═══ Data supplied ═══

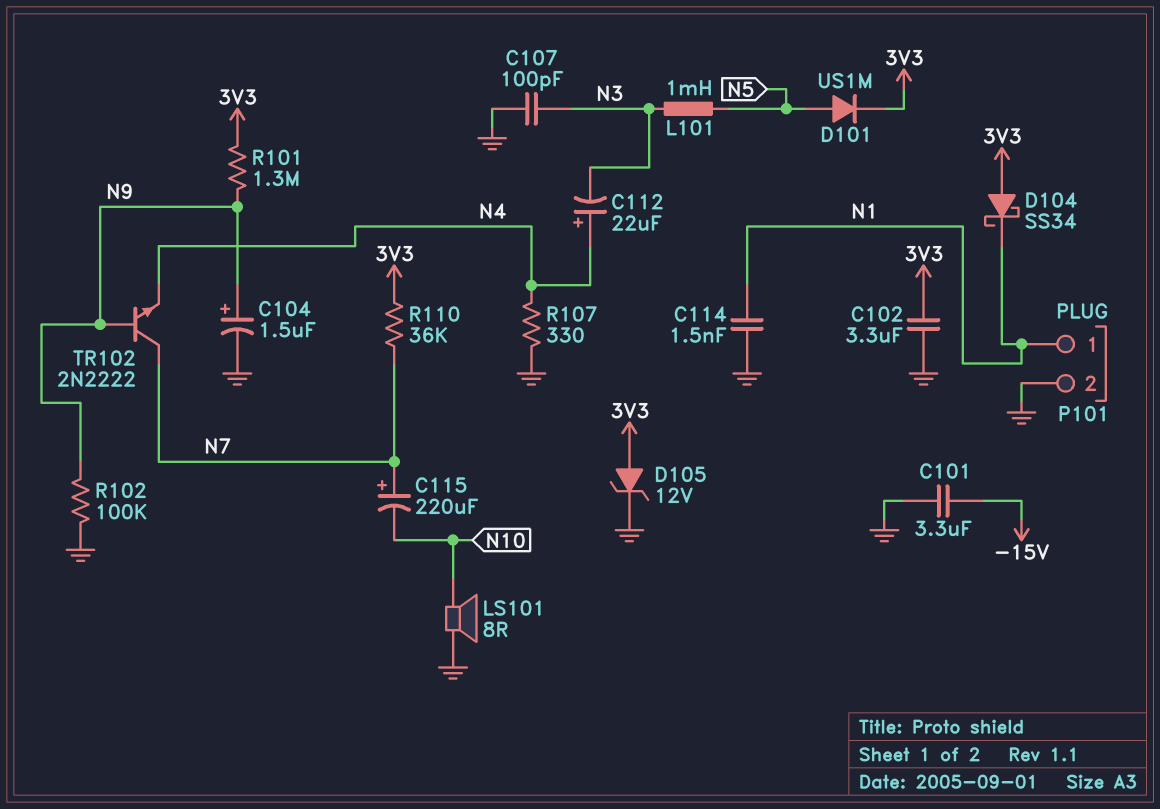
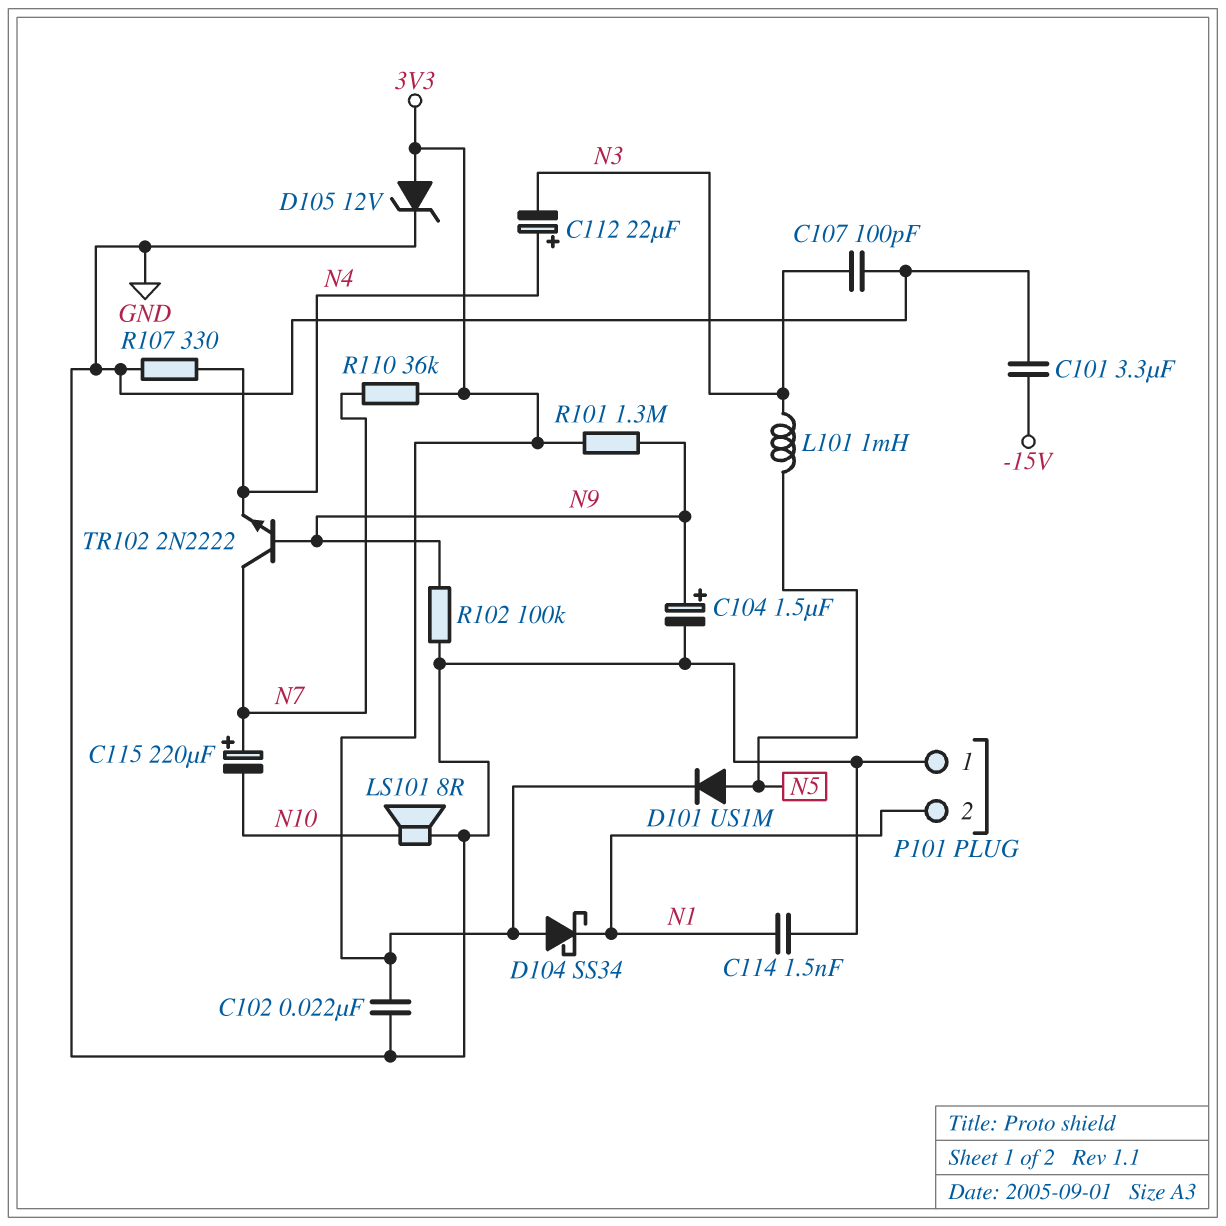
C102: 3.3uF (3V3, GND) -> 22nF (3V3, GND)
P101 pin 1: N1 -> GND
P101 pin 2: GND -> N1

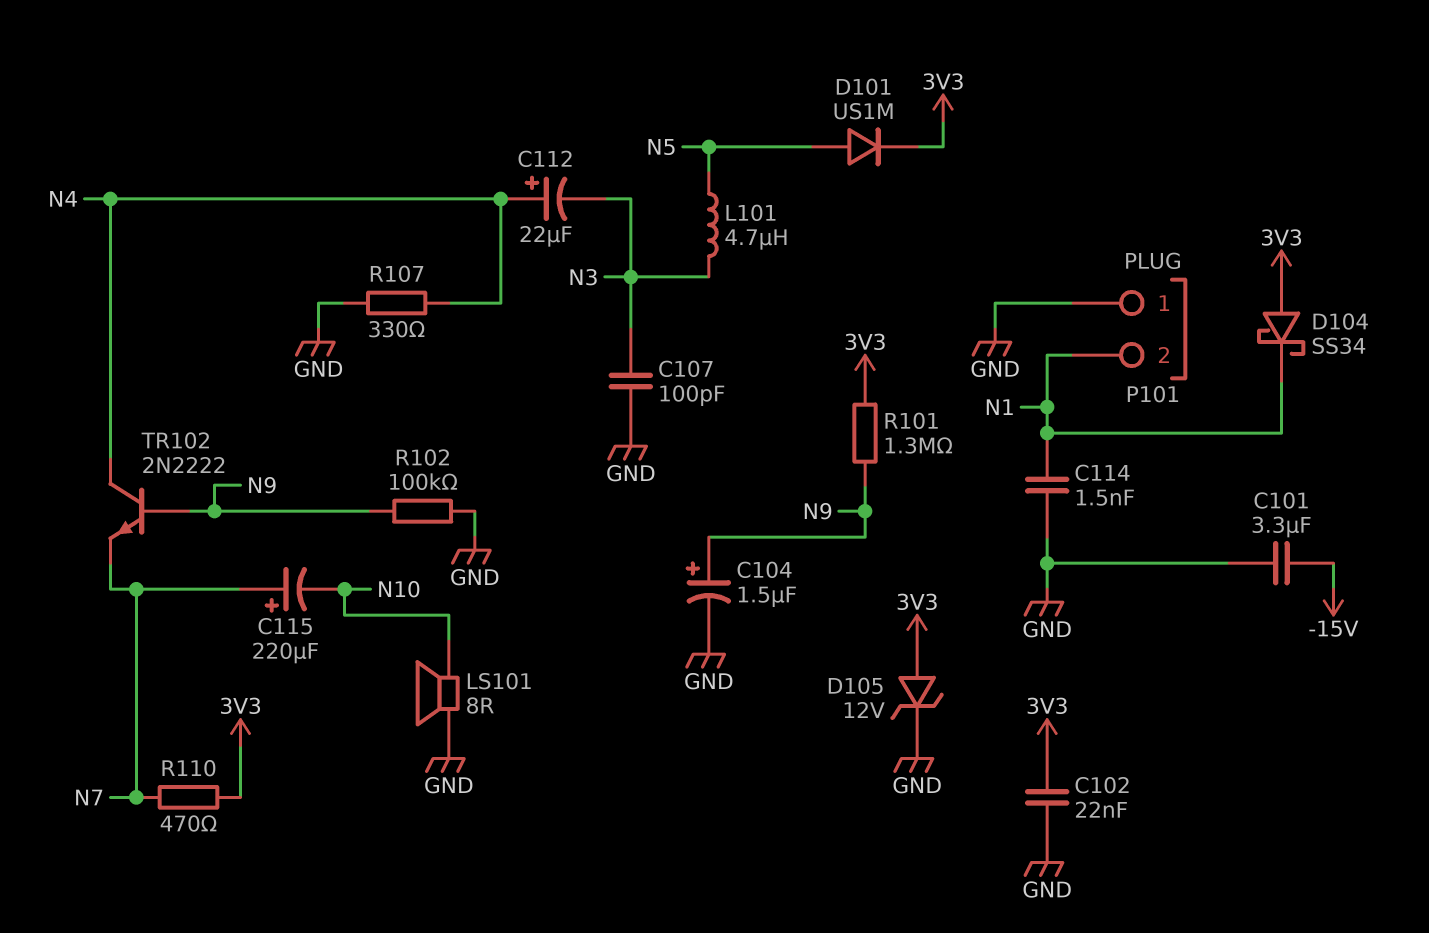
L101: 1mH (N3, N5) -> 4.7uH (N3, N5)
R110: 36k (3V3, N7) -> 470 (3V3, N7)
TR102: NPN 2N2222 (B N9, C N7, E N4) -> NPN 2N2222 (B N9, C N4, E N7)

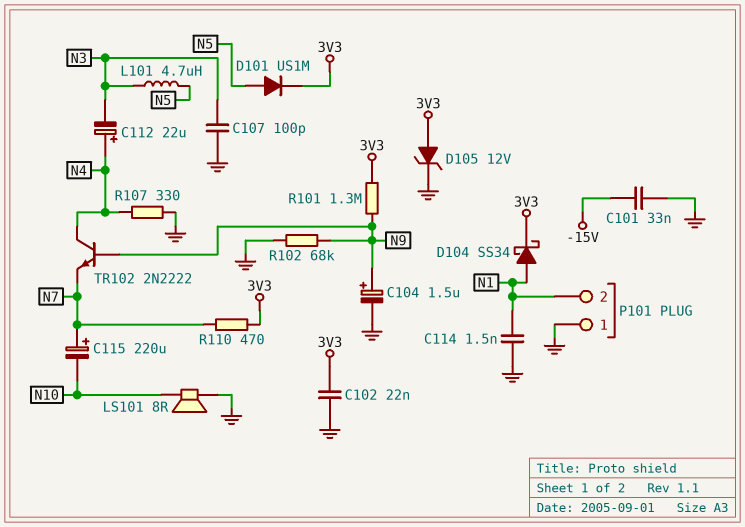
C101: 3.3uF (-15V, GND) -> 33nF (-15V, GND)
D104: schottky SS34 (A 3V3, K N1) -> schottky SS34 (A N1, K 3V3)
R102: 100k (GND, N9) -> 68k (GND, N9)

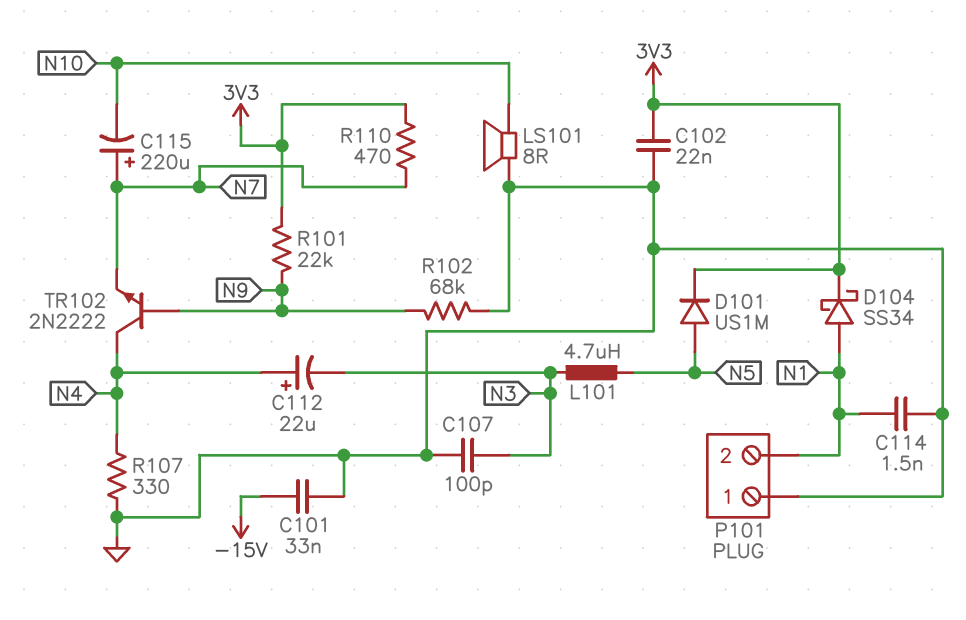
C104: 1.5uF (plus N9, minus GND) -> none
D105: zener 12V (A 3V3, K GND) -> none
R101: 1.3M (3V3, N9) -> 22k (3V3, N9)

═══

Goal of the exercise =
Among the records above, find the lines that contain "none" and copy every one.

Output for this task =
C104: 1.5uF (plus N9, minus GND) -> none
D105: zener 12V (A 3V3, K GND) -> none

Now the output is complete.